> _Task_: Gather all lines in the entries below that include the word "pawn".

═══ Supplied information ═══

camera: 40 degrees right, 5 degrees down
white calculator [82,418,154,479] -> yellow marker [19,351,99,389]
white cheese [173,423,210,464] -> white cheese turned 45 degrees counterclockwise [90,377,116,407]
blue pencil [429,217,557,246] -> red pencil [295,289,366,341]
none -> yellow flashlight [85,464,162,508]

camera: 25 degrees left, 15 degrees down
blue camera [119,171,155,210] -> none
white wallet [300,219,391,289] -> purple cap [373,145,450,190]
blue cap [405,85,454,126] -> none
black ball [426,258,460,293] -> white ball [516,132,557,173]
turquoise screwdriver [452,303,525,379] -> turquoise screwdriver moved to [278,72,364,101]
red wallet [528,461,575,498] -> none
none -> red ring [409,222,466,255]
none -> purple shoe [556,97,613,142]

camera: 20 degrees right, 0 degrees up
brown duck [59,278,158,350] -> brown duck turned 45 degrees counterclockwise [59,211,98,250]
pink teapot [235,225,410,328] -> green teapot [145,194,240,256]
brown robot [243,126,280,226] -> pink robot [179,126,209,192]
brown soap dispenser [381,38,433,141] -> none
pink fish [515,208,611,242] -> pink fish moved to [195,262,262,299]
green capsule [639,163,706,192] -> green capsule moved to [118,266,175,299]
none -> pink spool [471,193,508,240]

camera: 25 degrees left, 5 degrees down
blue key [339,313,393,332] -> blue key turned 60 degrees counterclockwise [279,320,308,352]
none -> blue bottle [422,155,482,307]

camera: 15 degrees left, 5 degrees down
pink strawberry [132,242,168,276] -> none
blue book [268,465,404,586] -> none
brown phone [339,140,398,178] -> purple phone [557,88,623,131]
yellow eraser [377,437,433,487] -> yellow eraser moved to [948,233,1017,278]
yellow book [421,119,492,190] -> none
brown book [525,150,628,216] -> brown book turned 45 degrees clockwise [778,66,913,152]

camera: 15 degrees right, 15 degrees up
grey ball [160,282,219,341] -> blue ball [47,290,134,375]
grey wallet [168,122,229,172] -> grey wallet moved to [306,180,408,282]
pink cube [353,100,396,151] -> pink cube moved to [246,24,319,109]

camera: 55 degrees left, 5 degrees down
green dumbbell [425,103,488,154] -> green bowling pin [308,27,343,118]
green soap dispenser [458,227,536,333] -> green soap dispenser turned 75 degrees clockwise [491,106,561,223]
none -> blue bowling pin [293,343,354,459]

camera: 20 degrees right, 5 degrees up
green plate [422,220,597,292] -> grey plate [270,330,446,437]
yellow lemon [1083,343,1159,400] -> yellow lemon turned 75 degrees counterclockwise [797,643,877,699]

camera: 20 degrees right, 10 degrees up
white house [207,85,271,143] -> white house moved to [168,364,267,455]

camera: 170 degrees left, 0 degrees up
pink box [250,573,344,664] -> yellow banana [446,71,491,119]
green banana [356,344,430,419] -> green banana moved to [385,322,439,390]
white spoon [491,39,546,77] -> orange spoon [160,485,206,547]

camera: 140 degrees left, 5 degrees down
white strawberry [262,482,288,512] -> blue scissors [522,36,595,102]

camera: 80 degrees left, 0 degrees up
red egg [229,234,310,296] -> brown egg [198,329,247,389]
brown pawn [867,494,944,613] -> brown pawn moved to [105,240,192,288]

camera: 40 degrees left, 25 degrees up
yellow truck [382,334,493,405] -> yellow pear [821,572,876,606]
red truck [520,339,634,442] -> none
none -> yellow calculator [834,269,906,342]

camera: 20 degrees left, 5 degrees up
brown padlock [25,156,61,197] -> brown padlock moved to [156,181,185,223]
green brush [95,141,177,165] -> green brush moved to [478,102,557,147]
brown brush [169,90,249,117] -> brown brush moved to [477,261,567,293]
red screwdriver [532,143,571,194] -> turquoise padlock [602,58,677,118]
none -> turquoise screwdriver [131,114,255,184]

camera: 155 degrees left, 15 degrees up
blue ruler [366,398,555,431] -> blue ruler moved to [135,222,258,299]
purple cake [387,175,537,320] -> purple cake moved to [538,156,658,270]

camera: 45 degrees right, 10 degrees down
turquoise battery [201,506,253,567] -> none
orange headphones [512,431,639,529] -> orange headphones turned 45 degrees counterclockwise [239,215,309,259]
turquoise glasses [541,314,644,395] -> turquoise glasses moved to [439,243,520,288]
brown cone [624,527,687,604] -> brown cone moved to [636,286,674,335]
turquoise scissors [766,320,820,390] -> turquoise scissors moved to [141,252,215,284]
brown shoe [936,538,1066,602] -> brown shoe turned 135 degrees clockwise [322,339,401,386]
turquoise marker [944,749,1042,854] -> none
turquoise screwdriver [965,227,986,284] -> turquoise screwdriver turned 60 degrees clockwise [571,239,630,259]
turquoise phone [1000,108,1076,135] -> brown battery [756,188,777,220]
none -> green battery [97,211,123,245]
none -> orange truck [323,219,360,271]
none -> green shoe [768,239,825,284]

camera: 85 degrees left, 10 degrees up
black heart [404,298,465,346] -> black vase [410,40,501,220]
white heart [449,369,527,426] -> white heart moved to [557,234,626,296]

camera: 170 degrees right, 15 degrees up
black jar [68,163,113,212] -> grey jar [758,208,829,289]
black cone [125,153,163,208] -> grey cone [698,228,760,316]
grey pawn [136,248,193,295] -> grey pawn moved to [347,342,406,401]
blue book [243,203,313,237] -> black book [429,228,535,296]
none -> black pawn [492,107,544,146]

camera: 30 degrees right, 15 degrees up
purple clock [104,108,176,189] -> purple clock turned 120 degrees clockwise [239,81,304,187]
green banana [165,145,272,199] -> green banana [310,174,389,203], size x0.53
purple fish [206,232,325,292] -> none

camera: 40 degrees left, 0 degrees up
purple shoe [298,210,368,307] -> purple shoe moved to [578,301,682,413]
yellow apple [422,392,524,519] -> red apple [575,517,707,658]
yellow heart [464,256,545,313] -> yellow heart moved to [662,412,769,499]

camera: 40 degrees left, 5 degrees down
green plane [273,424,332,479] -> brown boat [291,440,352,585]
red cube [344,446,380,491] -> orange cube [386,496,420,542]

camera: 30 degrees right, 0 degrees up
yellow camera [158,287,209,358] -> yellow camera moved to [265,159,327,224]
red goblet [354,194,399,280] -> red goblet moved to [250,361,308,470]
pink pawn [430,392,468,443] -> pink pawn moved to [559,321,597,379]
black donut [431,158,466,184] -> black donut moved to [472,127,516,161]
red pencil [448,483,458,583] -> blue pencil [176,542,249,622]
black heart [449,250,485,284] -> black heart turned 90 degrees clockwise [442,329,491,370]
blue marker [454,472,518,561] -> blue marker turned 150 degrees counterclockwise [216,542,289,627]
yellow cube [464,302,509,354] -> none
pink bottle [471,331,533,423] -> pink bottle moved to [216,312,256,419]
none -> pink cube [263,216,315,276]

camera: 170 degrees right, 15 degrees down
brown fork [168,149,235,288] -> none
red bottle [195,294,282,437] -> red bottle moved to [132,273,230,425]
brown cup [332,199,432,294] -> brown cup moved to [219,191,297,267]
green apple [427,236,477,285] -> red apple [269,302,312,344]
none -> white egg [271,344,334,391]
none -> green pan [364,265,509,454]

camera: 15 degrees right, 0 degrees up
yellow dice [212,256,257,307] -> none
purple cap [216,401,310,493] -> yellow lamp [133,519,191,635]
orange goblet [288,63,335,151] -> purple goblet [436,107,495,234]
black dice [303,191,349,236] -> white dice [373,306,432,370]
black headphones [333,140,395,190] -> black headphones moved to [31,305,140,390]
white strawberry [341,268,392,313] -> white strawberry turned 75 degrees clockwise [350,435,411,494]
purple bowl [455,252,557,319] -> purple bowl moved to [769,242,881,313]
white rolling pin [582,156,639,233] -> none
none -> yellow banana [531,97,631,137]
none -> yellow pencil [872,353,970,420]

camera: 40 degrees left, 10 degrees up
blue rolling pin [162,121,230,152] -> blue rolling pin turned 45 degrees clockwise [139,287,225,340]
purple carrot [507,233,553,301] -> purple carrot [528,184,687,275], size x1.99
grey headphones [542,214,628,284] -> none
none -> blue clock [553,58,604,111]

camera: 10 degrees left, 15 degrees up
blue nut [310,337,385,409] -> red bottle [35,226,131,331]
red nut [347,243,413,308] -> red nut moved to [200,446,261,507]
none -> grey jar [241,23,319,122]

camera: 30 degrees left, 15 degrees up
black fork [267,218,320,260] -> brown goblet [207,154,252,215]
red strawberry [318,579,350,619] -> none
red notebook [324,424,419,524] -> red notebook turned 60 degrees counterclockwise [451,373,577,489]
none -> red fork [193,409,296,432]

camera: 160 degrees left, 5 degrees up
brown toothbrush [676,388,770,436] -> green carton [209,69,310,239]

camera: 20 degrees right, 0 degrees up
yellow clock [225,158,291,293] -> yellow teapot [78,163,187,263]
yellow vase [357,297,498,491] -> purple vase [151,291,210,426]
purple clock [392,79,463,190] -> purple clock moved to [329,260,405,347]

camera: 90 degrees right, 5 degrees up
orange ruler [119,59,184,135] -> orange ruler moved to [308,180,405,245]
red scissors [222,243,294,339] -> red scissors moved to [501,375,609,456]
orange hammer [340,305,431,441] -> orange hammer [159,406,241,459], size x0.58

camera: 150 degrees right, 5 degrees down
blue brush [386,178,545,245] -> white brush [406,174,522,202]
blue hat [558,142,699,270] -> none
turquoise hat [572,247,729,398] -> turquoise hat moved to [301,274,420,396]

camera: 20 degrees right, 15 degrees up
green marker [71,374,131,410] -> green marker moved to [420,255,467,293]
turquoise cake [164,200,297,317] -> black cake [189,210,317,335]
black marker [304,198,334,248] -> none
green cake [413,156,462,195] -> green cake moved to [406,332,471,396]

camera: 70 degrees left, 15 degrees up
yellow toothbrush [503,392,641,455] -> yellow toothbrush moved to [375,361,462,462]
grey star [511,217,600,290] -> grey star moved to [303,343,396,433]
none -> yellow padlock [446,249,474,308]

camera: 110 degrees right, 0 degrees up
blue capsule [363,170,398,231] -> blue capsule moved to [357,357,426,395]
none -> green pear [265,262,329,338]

═══

> _Problem solution_:
brown pawn [867,494,944,613] -> brown pawn moved to [105,240,192,288]
grey pawn [136,248,193,295] -> grey pawn moved to [347,342,406,401]
none -> black pawn [492,107,544,146]
pink pawn [430,392,468,443] -> pink pawn moved to [559,321,597,379]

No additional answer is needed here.